Exercise requirements: Exactly as they appear, retype the lines from the one containing "repainted | royal" through the final line of the data below. Leave pictures out.

Coordinate-based change listings
====

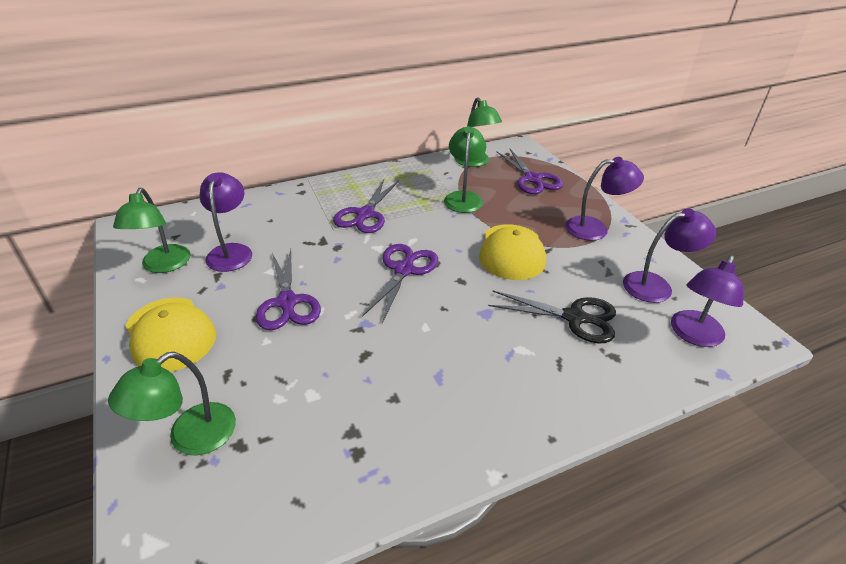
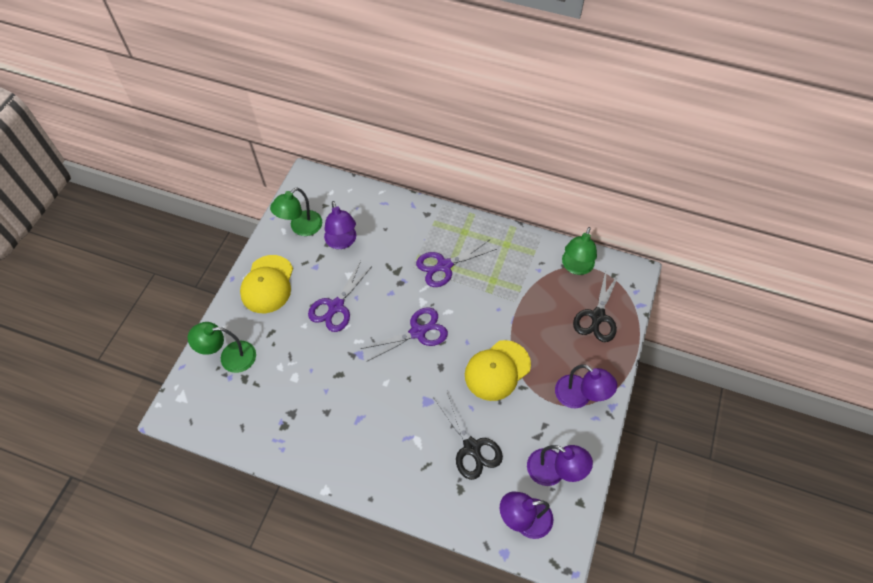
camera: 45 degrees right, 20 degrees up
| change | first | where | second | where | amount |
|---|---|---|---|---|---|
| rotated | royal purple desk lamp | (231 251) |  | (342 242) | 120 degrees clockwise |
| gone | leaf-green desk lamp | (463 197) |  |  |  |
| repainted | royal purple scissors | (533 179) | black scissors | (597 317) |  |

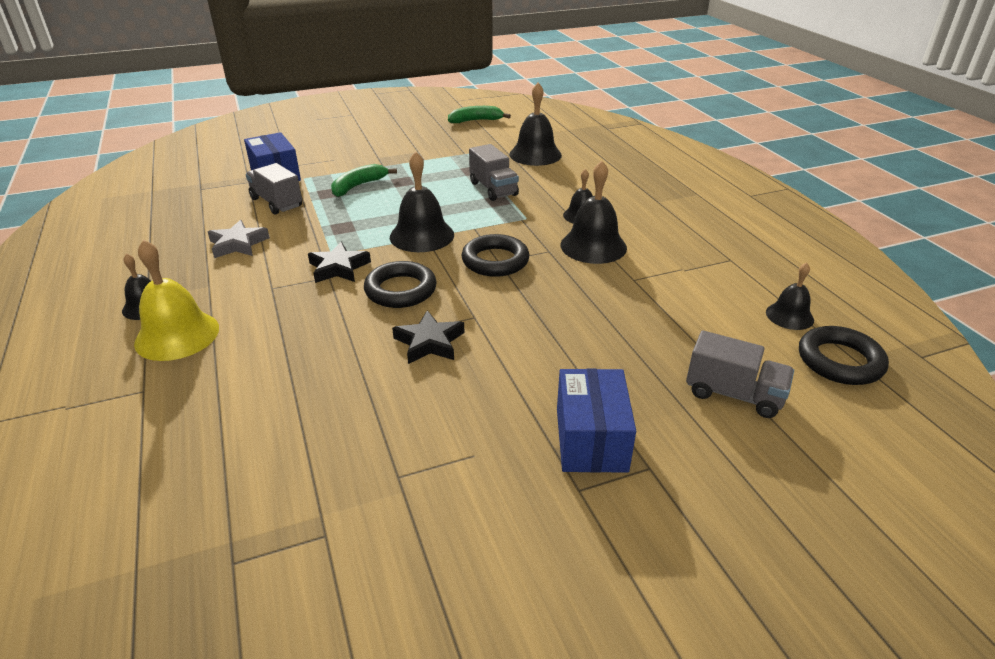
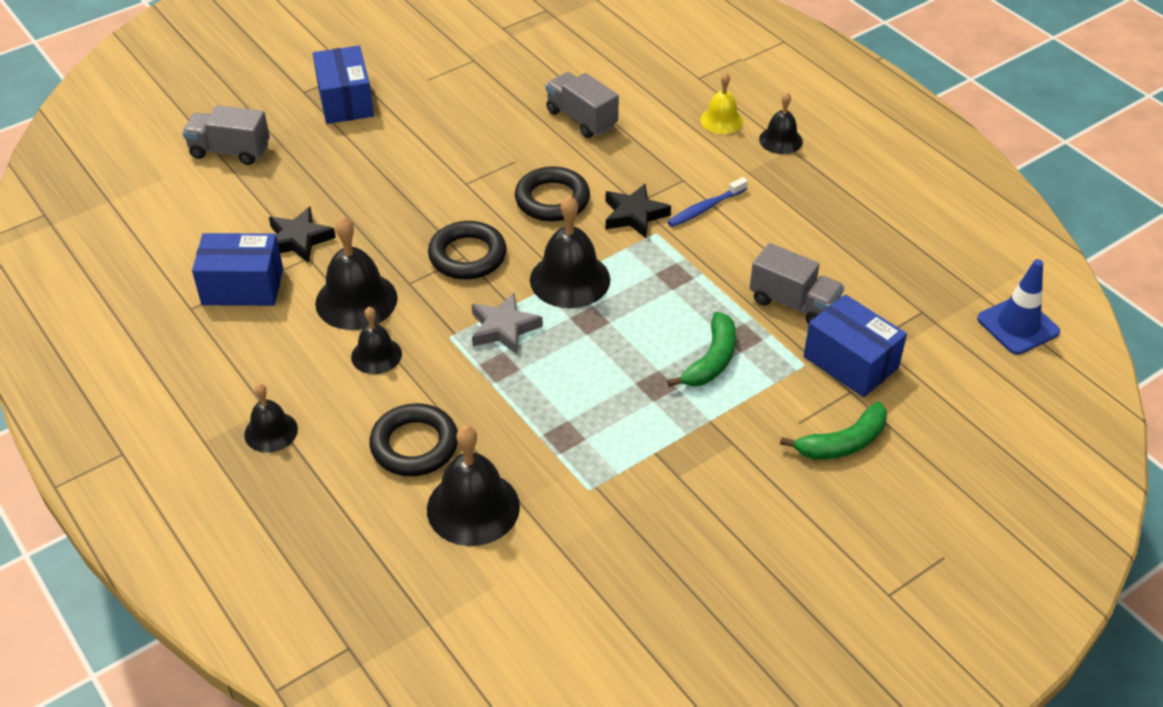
camera: 165 degrees right, 10 degrees up
| change | first | where | second | where | amount |
|---|---|---|---|---|---|
| scaled | golden hand bell | (177 335) |  | (721 120) | x0.60 |
| shifted | gray star | (238 244) |  | (504 328) |  |
| shifted | black star | (429 342) |  | (298 239) |  |
| shifted | leaf-green banana | (476 121) |  | (843 443) |  |
| shifted | gray truck | (493 189) |  | (581 119) |  |
| shifted | black hand bell | (789 316) |  | (271 431) |  |
| shifted | black ring | (840 361) |  | (414 445) |  |
| new |  |  | royal blue parcel | (242 286) |  |
| new |  |  | royal blue tooth brush | (705 208) |  |
| new |  |  | royal blue traffic cone | (1018 325) |  |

====

Completed task:
| repainted | royal purple scissors | (533 179) | black scissors | (597 317) |  |

camera: 165 degrees right, 10 degrees up
| change | first | where | second | where | amount |
|---|---|---|---|---|---|
| scaled | golden hand bell | (177 335) |  | (721 120) | x0.60 |
| shifted | gray star | (238 244) |  | (504 328) |  |
| shifted | black star | (429 342) |  | (298 239) |  |
| shifted | leaf-green banana | (476 121) |  | (843 443) |  |
| shifted | gray truck | (493 189) |  | (581 119) |  |
| shifted | black hand bell | (789 316) |  | (271 431) |  |
| shifted | black ring | (840 361) |  | (414 445) |  |
| new |  |  | royal blue parcel | (242 286) |  |
| new |  |  | royal blue tooth brush | (705 208) |  |
| new |  |  | royal blue traffic cone | (1018 325) |  |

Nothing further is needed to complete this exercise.